## Task
Starting with the line that contains "green cap: 3 -> 1" and stopping after the line that contains "yellow cylinder: 2 -> 0", copy the entries below exactly. Include nothing else.

## The data

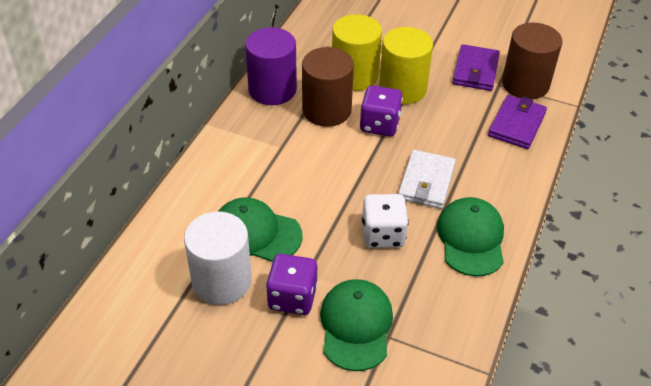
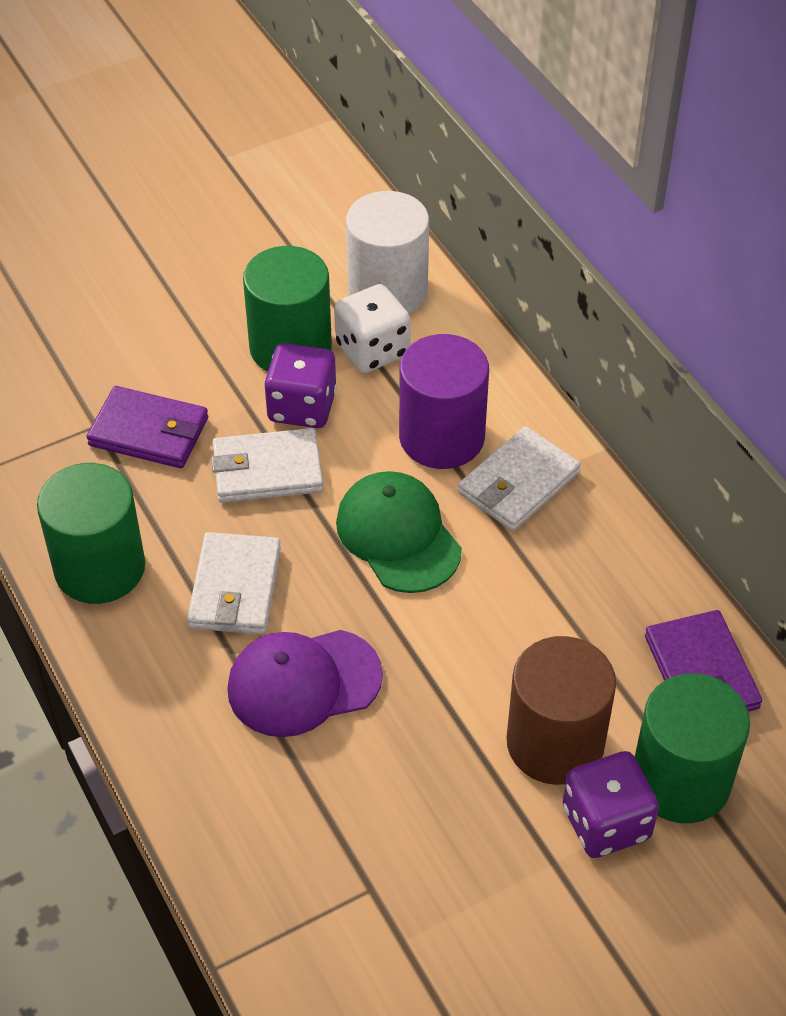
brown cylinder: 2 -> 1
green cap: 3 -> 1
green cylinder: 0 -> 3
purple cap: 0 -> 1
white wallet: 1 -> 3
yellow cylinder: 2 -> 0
--
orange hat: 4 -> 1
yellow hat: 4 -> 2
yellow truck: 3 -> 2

## Solution to the exercise
green cap: 3 -> 1
green cylinder: 0 -> 3
purple cap: 0 -> 1
white wallet: 1 -> 3
yellow cylinder: 2 -> 0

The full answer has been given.